THE EXERCISE →
Copy the lines from the beginning of the records through the line holding "gray diamond: rotated 24 degrees clockwise", both ends included, reproducing them exactly.

Rows from a dataset:
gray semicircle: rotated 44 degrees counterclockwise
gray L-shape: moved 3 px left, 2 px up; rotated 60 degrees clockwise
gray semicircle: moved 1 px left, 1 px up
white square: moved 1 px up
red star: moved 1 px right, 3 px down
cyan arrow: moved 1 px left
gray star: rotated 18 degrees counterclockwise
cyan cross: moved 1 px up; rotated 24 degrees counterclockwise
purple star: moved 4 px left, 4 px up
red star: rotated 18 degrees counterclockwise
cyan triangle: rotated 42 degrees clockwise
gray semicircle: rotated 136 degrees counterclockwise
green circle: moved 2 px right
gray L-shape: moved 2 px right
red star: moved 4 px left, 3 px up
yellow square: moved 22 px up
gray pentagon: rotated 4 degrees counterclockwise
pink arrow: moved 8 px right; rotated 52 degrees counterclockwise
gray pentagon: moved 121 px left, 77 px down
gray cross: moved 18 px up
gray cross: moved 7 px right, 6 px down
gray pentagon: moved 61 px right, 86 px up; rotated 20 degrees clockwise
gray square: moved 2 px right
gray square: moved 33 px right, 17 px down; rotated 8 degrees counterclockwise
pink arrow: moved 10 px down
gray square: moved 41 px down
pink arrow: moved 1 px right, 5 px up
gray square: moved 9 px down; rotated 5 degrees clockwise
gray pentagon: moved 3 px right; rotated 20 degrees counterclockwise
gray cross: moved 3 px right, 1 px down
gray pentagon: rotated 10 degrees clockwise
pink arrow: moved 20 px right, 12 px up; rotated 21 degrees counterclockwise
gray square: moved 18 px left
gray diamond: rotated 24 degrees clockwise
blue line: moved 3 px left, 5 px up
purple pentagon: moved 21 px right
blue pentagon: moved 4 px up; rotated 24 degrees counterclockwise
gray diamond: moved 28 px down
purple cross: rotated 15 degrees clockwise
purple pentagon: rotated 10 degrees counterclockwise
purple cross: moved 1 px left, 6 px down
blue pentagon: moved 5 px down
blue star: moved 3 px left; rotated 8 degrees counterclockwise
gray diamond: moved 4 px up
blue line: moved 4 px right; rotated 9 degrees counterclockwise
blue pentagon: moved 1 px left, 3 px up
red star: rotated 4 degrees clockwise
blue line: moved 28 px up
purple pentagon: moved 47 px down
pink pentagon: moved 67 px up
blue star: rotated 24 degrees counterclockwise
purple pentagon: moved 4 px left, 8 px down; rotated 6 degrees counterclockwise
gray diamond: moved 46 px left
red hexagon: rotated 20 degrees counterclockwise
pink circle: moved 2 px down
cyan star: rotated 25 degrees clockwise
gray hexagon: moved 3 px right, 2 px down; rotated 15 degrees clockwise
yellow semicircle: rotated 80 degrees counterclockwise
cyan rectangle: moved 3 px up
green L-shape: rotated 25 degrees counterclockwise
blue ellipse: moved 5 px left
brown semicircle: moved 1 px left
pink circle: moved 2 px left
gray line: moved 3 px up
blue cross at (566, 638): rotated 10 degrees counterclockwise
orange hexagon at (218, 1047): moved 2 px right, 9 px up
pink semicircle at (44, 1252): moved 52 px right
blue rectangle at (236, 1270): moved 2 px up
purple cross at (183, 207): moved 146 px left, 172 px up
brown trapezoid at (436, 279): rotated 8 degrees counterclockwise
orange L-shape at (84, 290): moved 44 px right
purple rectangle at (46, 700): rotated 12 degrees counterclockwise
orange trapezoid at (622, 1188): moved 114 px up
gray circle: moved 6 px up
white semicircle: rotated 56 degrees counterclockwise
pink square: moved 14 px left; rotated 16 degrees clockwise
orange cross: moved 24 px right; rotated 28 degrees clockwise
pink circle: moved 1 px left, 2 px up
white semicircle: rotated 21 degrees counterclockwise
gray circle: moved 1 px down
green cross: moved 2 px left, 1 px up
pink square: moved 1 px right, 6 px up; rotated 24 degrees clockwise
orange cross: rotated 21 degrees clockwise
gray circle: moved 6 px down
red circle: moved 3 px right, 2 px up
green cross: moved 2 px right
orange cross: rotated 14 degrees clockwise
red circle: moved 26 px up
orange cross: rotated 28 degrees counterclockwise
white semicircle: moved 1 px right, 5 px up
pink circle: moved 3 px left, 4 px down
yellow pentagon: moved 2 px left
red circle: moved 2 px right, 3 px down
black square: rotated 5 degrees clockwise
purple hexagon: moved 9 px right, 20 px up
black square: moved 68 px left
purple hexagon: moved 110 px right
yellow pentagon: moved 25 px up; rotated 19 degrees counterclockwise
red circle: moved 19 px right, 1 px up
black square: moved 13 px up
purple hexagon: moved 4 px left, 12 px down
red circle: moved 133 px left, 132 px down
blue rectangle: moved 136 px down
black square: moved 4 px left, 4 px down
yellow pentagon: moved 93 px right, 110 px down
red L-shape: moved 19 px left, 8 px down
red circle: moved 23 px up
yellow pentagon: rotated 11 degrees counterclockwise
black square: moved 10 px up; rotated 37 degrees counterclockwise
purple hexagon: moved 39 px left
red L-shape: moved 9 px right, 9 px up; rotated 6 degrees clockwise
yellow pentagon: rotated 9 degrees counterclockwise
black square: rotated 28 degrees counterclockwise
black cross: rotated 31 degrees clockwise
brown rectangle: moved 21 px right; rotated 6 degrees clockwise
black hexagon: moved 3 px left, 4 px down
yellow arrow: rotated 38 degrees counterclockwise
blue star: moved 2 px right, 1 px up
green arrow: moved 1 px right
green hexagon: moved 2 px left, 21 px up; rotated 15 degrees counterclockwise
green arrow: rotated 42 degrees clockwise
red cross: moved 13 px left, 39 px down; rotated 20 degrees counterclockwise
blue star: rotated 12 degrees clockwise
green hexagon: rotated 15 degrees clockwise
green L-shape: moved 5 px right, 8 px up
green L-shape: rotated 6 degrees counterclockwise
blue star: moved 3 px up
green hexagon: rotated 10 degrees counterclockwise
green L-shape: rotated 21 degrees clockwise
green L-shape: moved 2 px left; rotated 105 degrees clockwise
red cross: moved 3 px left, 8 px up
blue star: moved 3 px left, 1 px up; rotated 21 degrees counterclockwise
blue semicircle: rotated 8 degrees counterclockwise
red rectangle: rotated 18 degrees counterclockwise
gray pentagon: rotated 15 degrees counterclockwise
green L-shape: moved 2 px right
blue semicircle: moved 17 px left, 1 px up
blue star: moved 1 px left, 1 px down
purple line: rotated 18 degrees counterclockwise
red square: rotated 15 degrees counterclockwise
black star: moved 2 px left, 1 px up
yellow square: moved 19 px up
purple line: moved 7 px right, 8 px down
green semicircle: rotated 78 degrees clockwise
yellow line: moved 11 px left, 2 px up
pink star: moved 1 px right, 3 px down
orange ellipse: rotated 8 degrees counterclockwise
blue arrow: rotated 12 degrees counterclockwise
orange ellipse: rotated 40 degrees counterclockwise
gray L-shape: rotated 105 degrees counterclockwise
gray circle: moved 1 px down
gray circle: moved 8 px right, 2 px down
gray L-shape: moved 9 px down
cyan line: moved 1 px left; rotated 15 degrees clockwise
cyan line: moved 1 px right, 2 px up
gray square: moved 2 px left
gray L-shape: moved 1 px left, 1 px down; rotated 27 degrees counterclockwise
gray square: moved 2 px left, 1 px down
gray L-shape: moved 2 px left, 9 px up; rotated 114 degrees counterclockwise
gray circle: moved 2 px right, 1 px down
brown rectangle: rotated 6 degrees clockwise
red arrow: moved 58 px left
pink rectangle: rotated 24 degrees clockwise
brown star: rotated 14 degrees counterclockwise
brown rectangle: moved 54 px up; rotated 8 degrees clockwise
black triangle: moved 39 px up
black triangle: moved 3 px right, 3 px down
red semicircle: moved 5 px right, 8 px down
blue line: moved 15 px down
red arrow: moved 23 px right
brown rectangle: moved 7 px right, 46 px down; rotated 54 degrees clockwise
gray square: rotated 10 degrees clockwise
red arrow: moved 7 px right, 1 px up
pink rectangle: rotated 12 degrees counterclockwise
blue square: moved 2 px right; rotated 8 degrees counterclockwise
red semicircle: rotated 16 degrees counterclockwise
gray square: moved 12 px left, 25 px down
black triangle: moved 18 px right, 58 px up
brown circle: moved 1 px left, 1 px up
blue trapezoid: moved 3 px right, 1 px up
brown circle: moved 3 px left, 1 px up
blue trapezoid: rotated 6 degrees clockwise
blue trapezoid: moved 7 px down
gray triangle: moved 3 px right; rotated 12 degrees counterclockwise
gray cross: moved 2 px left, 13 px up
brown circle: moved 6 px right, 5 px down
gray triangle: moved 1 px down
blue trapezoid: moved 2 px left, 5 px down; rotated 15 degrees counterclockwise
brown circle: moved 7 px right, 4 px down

WRITTEN ANSWER →
gray semicircle: rotated 44 degrees counterclockwise
gray L-shape: moved 3 px left, 2 px up; rotated 60 degrees clockwise
gray semicircle: moved 1 px left, 1 px up
white square: moved 1 px up
red star: moved 1 px right, 3 px down
cyan arrow: moved 1 px left
gray star: rotated 18 degrees counterclockwise
cyan cross: moved 1 px up; rotated 24 degrees counterclockwise
purple star: moved 4 px left, 4 px up
red star: rotated 18 degrees counterclockwise
cyan triangle: rotated 42 degrees clockwise
gray semicircle: rotated 136 degrees counterclockwise
green circle: moved 2 px right
gray L-shape: moved 2 px right
red star: moved 4 px left, 3 px up
yellow square: moved 22 px up
gray pentagon: rotated 4 degrees counterclockwise
pink arrow: moved 8 px right; rotated 52 degrees counterclockwise
gray pentagon: moved 121 px left, 77 px down
gray cross: moved 18 px up
gray cross: moved 7 px right, 6 px down
gray pentagon: moved 61 px right, 86 px up; rotated 20 degrees clockwise
gray square: moved 2 px right
gray square: moved 33 px right, 17 px down; rotated 8 degrees counterclockwise
pink arrow: moved 10 px down
gray square: moved 41 px down
pink arrow: moved 1 px right, 5 px up
gray square: moved 9 px down; rotated 5 degrees clockwise
gray pentagon: moved 3 px right; rotated 20 degrees counterclockwise
gray cross: moved 3 px right, 1 px down
gray pentagon: rotated 10 degrees clockwise
pink arrow: moved 20 px right, 12 px up; rotated 21 degrees counterclockwise
gray square: moved 18 px left
gray diamond: rotated 24 degrees clockwise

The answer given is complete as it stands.